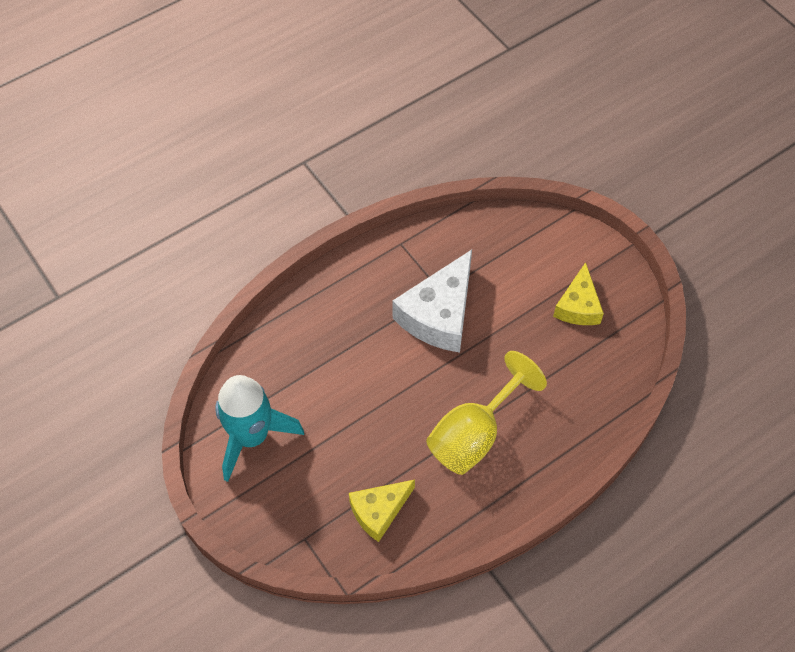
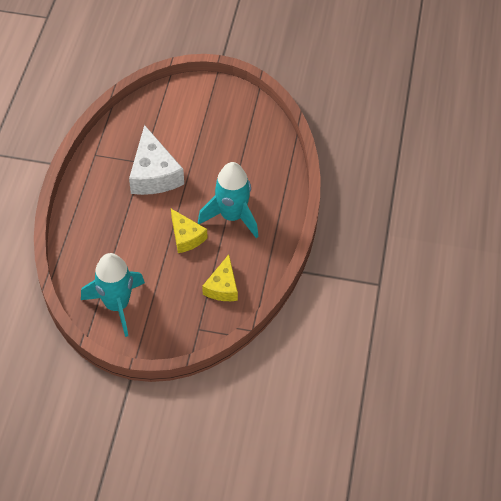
camera: 45 degrees left, 5 degrees down
(474, 434) = (232, 216): yellow goblet -> turquoise rocket
(578, 306) = (221, 119): yellow cheese -> yellow cheese (186, 237)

···

What to do
The expected answer is every line above in which the word "yellow" appears.

Solution to this problem
(474, 434) = (232, 216): yellow goblet -> turquoise rocket
(578, 306) = (221, 119): yellow cheese -> yellow cheese (186, 237)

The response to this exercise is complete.